- **Directions for this task**: Having located the line with "(236, 385) = (115, 225): orange", repeat it and all remaining lines of the records exactly. Pictures do not belong in the answer.
- Opening Delimiter -
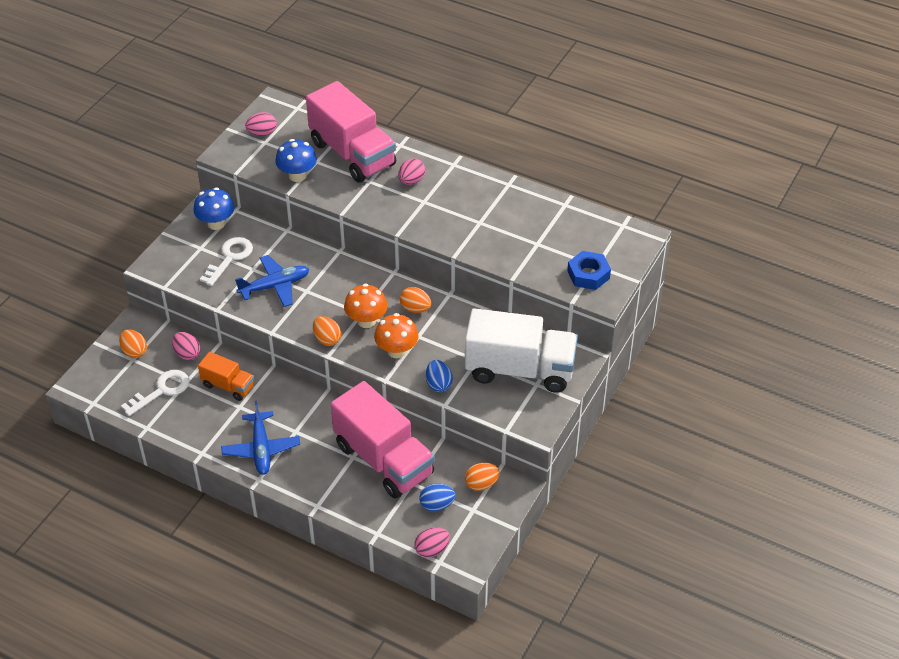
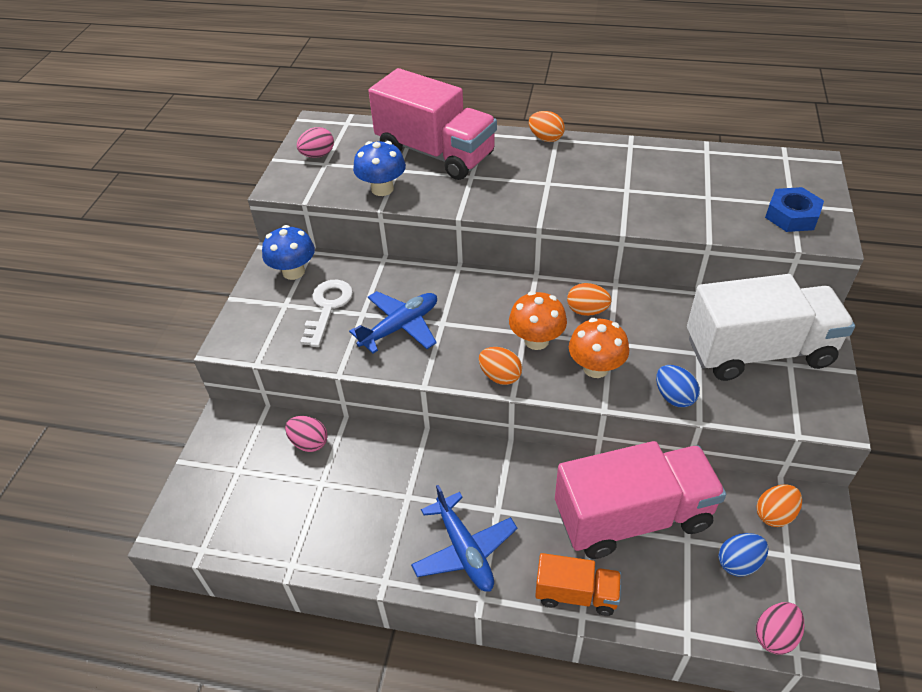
camera: 15 degrees left, 0 degrees up
(134, 351) = (237, 459): orange egg -> orange egg (546, 138)
(161, 391) = (293, 504): white key -> none
(228, 386) = (380, 471): orange truck -> orange truck (576, 594)
(383, 459) = (632, 517): pink truck -> pink truck turned 45 degrees counterclockwise
(411, 181) = (520, 165): pink egg -> none

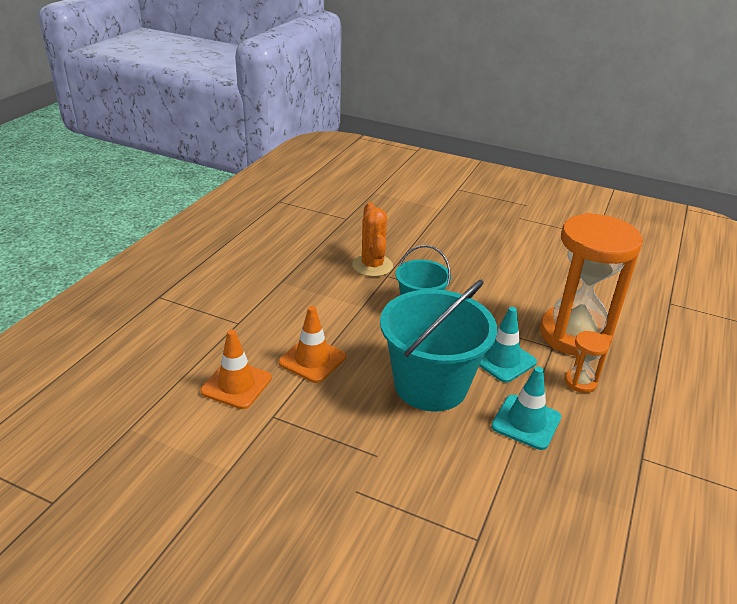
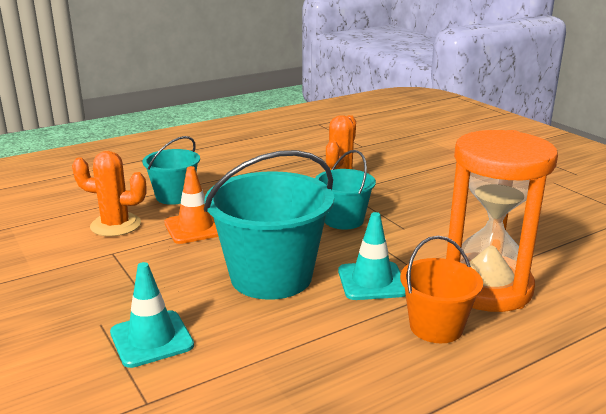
camera: 35 degrees right, 10 degrees down
(236, 385) = (115, 225): orange traffic cone -> orange cactus
(250, 331) = (174, 196): none -> turquoise bucket
(526, 422) = (326, 336): turquoise traffic cone -> turquoise traffic cone (151, 339)
(580, 382) = (436, 327): orange hourglass -> orange bucket

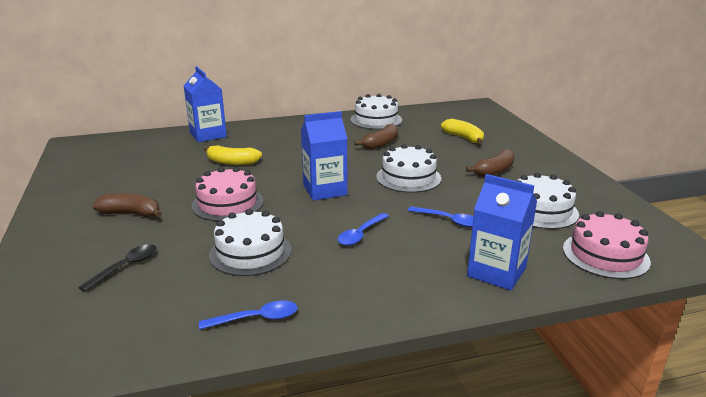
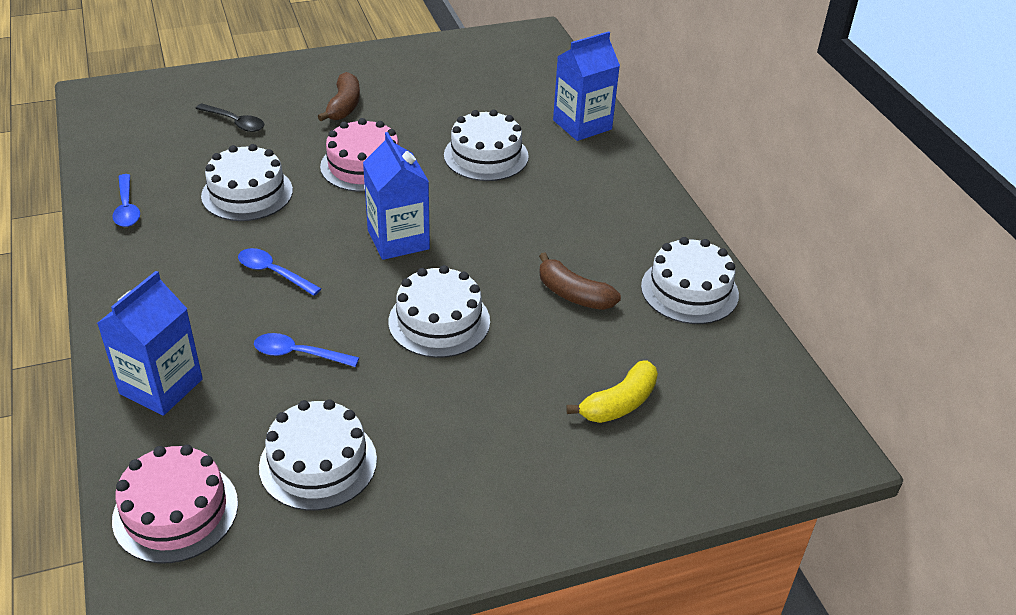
camera: 85 degrees right, 15 degrees up
(232, 162) = (486, 156): yellow banana -> white cake
(448, 220) = (299, 354): blue spoon -> blue spoon turned 75 degrees clockwise
(494, 171) = (469, 427): brown banana -> none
- Closing Delimiter -
- **Response for this exercise**:
(236, 385) = (115, 225): orange traffic cone -> orange cactus
(250, 331) = (174, 196): none -> turquoise bucket
(526, 422) = (326, 336): turquoise traffic cone -> turquoise traffic cone (151, 339)
(580, 382) = (436, 327): orange hourglass -> orange bucket

camera: 85 degrees right, 15 degrees up
(232, 162) = (486, 156): yellow banana -> white cake
(448, 220) = (299, 354): blue spoon -> blue spoon turned 75 degrees clockwise
(494, 171) = (469, 427): brown banana -> none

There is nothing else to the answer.